> [TASK TO COMPLETE]
Hunt through the lines below for the string "DARK" and copy each one that has it.

Records from a data collection
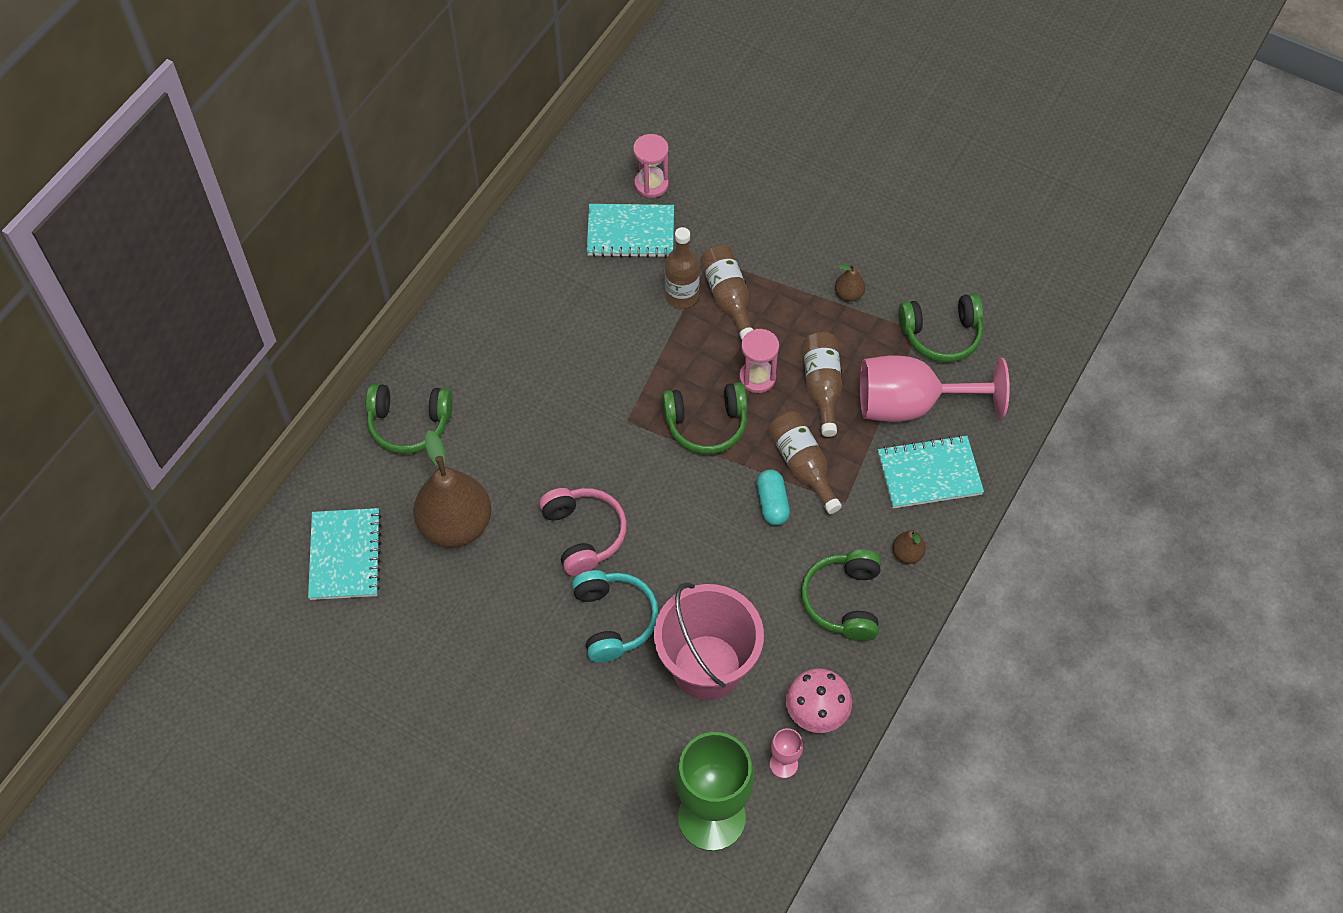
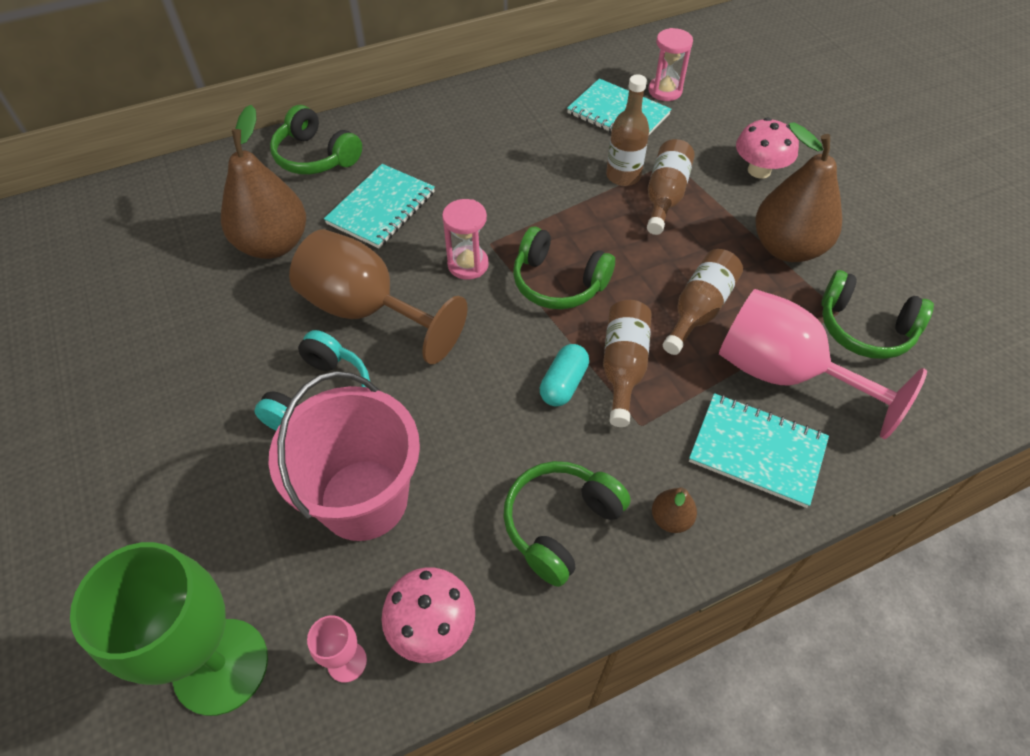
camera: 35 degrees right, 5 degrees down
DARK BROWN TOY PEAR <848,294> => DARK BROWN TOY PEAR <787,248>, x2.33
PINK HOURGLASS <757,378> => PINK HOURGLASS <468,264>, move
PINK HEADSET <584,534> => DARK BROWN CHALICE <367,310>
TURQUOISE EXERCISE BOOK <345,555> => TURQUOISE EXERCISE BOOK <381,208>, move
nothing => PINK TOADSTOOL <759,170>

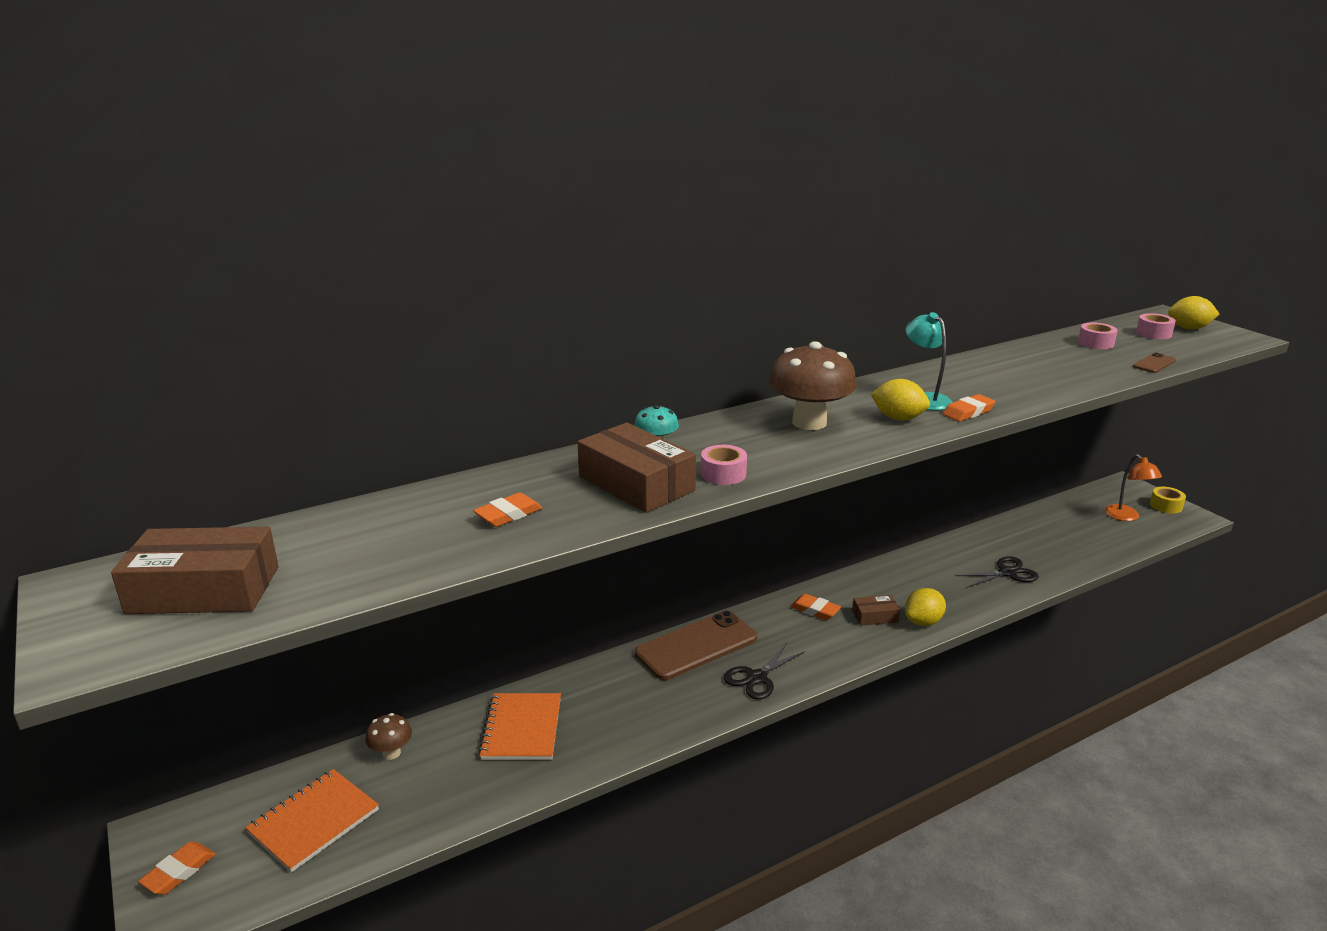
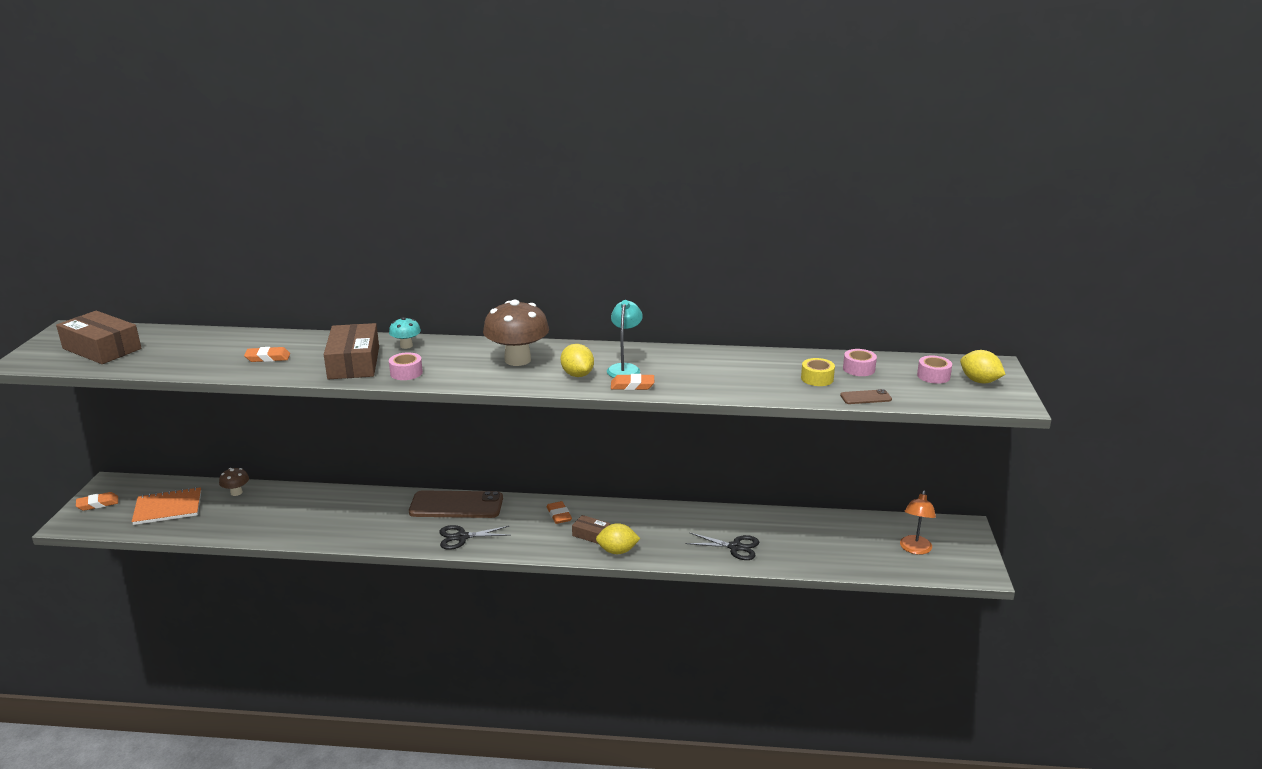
camera: 35 degrees right, 0 degrees up
BRIGHT YELLOW ROLL OF TAPE <1166,506> => BRIGHT YELLOW ROLL OF TAPE <817,378>, move
ORANGE-COLOURED EXERCISE BOOK <522,728> => nothing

> [THE ANSWER]
DARK BROWN TOY PEAR <848,294> => DARK BROWN TOY PEAR <787,248>, x2.33
PINK HEADSET <584,534> => DARK BROWN CHALICE <367,310>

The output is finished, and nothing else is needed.